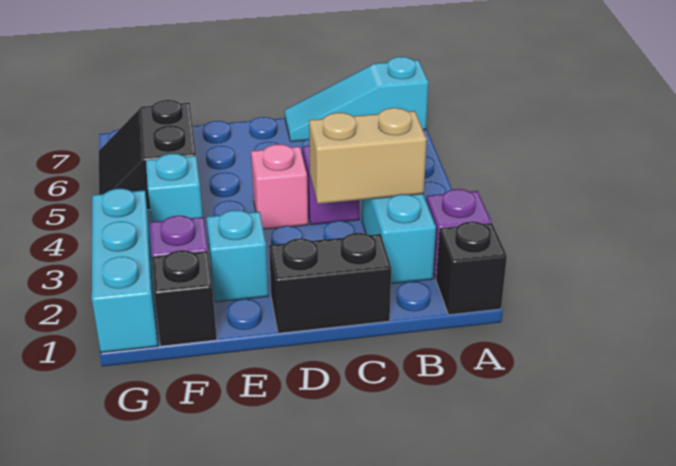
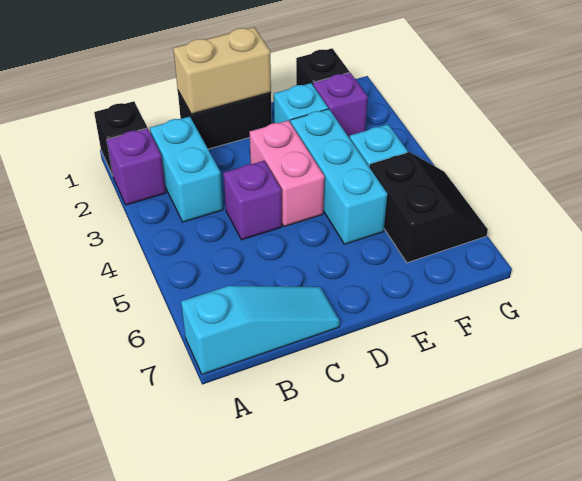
tan brick B3:C3 level 2 -> tan brick C1:D1 level 2
pink brick D4 level 1 -> pink brick D3:D4 level 1
cyan brick G1:G3 level 1 -> cyan brick E3:E5 level 1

_What the task asks_
With images left out, the data must be transcribed exactly.

_Exercise output_
tan brick B3:C3 level 2 -> tan brick C1:D1 level 2
pink brick D4 level 1 -> pink brick D3:D4 level 1
cyan brick G1:G3 level 1 -> cyan brick E3:E5 level 1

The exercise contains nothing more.